BRIEF -
Write the data out again exactly, with no pictures.

RECORDED INFORMATION -
****************

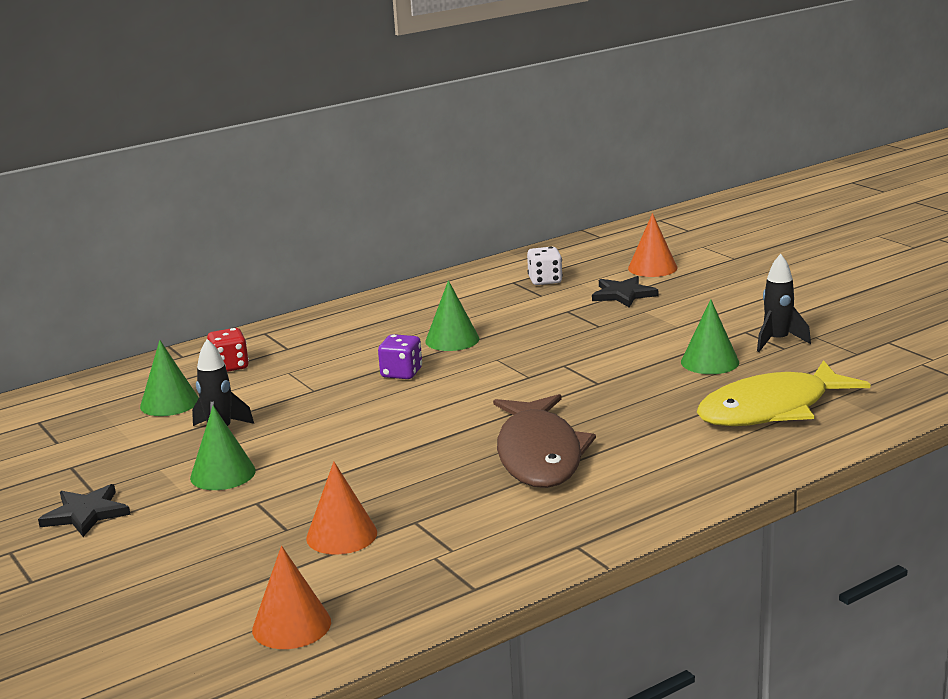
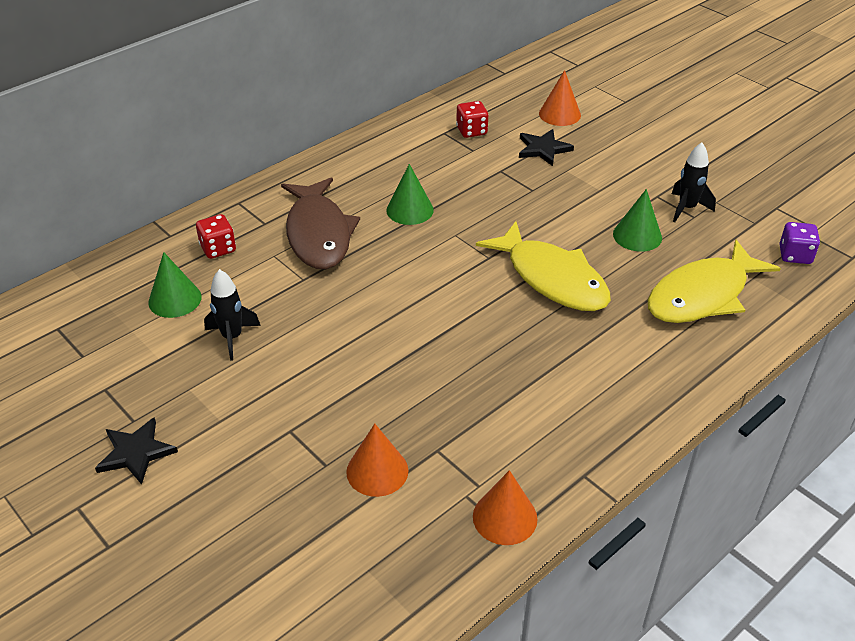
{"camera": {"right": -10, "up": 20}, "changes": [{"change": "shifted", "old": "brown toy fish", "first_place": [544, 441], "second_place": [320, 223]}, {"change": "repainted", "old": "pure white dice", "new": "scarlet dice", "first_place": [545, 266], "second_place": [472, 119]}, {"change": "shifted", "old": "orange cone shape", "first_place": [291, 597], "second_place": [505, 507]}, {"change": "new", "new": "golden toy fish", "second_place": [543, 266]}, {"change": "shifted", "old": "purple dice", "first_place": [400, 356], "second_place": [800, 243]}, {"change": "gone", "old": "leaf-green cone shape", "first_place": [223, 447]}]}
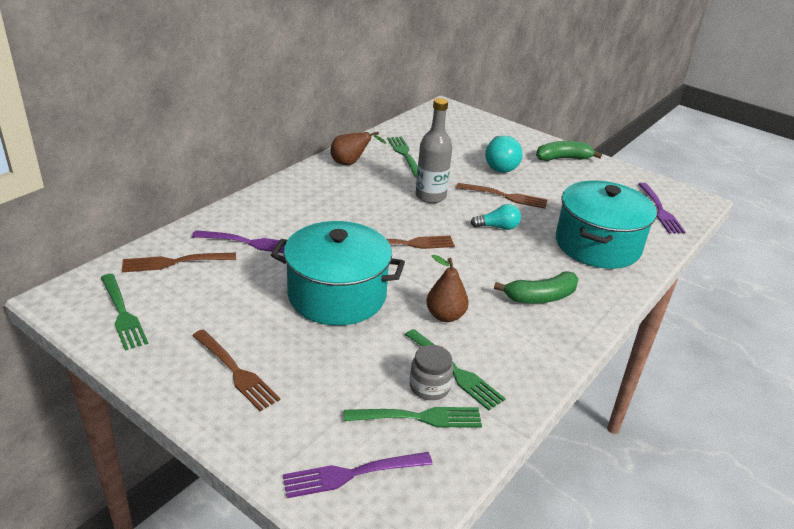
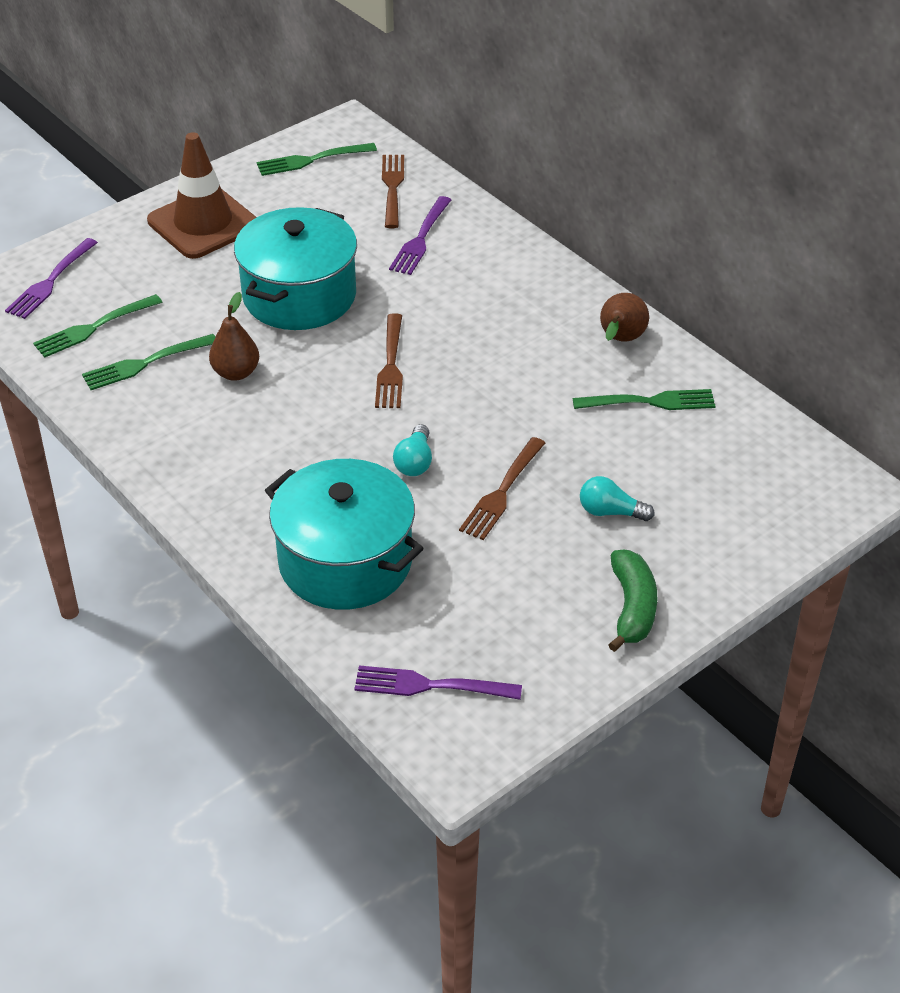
{"camera": {"right": 105, "up": 10}, "changes": [{"change": "rotated", "old": "purple table fork", "first_place": [358, 475], "second_place": [51, 278], "degrees": -150}, {"change": "rotated", "old": "leaf-green table fork", "first_place": [413, 417], "second_place": [97, 326], "degrees": 45}, {"change": "swapped", "old": "brown table fork", "new": "brown safety cone", "first_place": [236, 370], "second_place": [201, 195]}, {"change": "scaled", "old": "turquoise light bulb", "first_place": [504, 154], "second_place": [617, 498], "factor": 0.62}, {"change": "gone", "old": "grey preserve jar", "first_place": [431, 372]}, {"change": "gone", "old": "grey flask", "first_place": [434, 150]}, {"change": "gone", "old": "leaf-green toy banana", "first_place": [536, 287]}]}
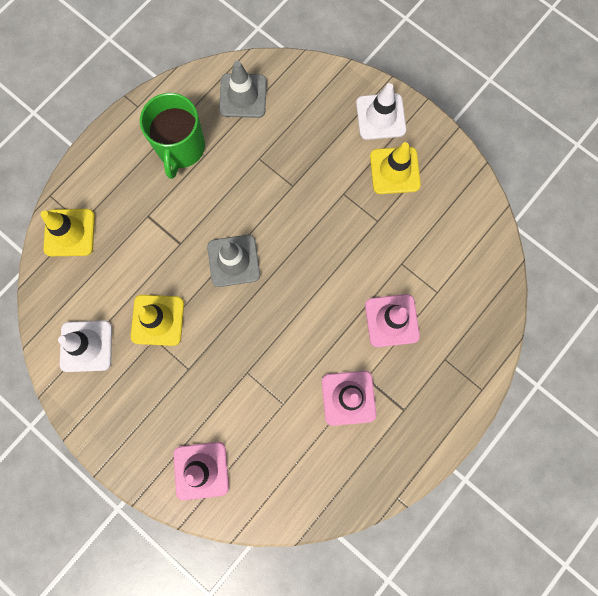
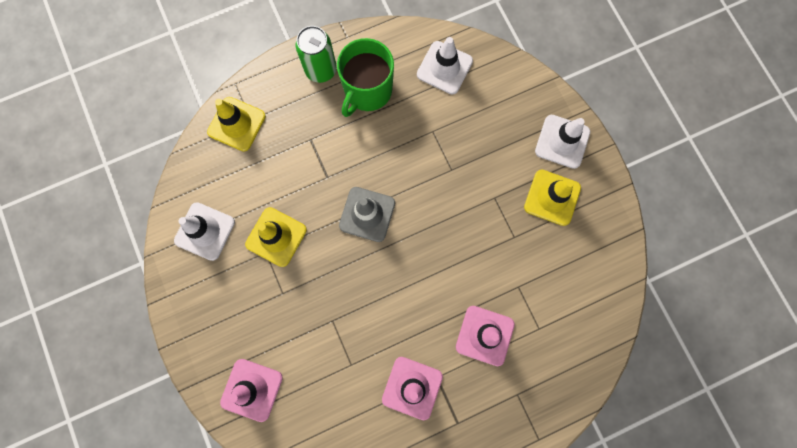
{"camera": {"right": 25, "up": 0}, "changes": [{"change": "new", "new": "leaf-green soda can", "second_place": [316, 54]}, {"change": "repainted", "old": "grey safety cone", "new": "pure white safety cone", "first_place": [243, 89], "second_place": [445, 65]}]}
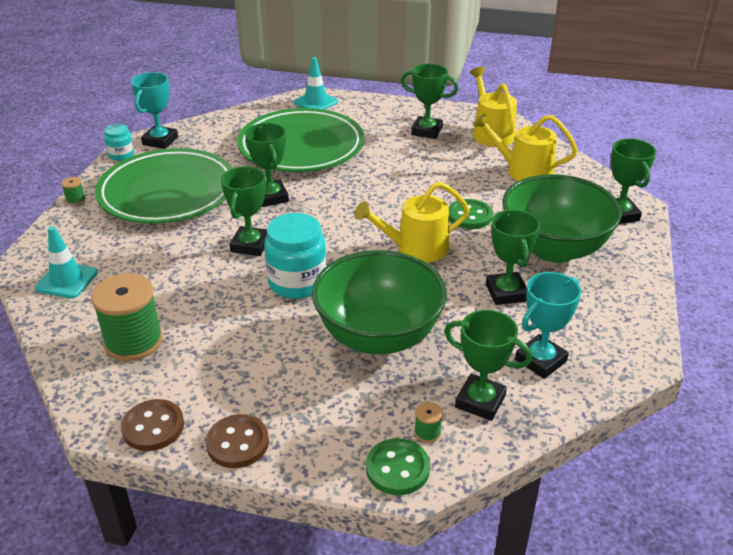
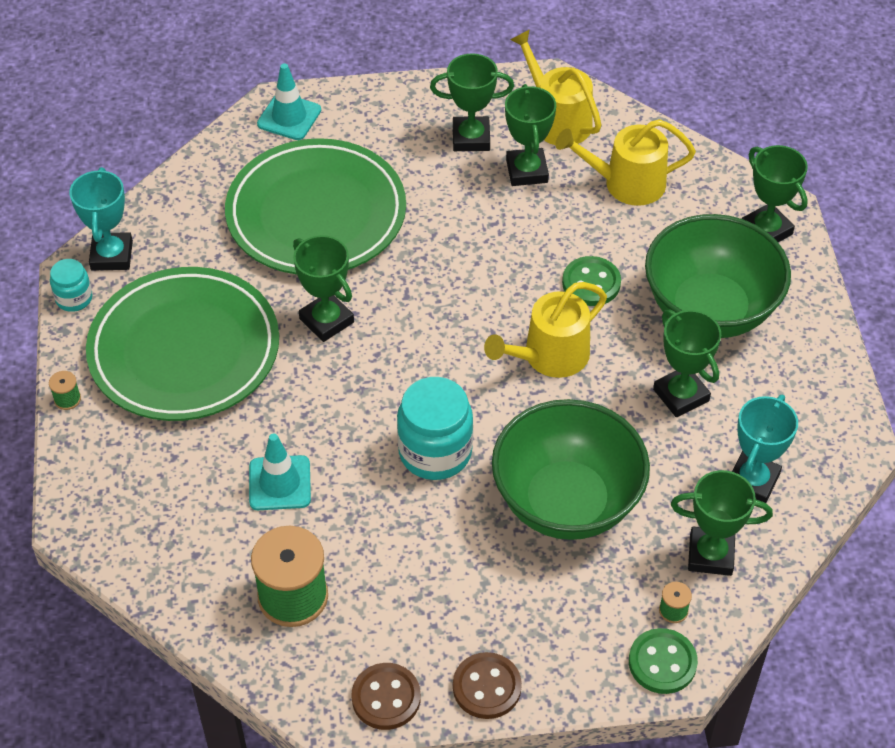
{"camera": {"right": -20, "up": 15}, "changes": [{"change": "shifted", "old": "turquoise safety cone", "first_place": [66, 262], "second_place": [280, 471]}, {"change": "shifted", "old": "leaf-green trophy", "first_place": [244, 211], "second_place": [530, 135]}]}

****************

RESPONSE TO THE EXERCISE -
{"camera": {"right": -10, "up": 20}, "changes": [{"change": "shifted", "old": "brown toy fish", "first_place": [544, 441], "second_place": [320, 223]}, {"change": "repainted", "old": "pure white dice", "new": "scarlet dice", "first_place": [545, 266], "second_place": [472, 119]}, {"change": "shifted", "old": "orange cone shape", "first_place": [291, 597], "second_place": [505, 507]}, {"change": "new", "new": "golden toy fish", "second_place": [543, 266]}, {"change": "shifted", "old": "purple dice", "first_place": [400, 356], "second_place": [800, 243]}, {"change": "gone", "old": "leaf-green cone shape", "first_place": [223, 447]}]}
{"camera": {"right": 105, "up": 10}, "changes": [{"change": "rotated", "old": "purple table fork", "first_place": [358, 475], "second_place": [51, 278], "degrees": -150}, {"change": "rotated", "old": "leaf-green table fork", "first_place": [413, 417], "second_place": [97, 326], "degrees": 45}, {"change": "swapped", "old": "brown table fork", "new": "brown safety cone", "first_place": [236, 370], "second_place": [201, 195]}, {"change": "scaled", "old": "turquoise light bulb", "first_place": [504, 154], "second_place": [617, 498], "factor": 0.62}, {"change": "gone", "old": "grey preserve jar", "first_place": [431, 372]}, {"change": "gone", "old": "grey flask", "first_place": [434, 150]}, {"change": "gone", "old": "leaf-green toy banana", "first_place": [536, 287]}]}
{"camera": {"right": 25, "up": 0}, "changes": [{"change": "new", "new": "leaf-green soda can", "second_place": [316, 54]}, {"change": "repainted", "old": "grey safety cone", "new": "pure white safety cone", "first_place": [243, 89], "second_place": [445, 65]}]}
{"camera": {"right": -20, "up": 15}, "changes": [{"change": "shifted", "old": "turquoise safety cone", "first_place": [66, 262], "second_place": [280, 471]}, {"change": "shifted", "old": "leaf-green trophy", "first_place": [244, 211], "second_place": [530, 135]}]}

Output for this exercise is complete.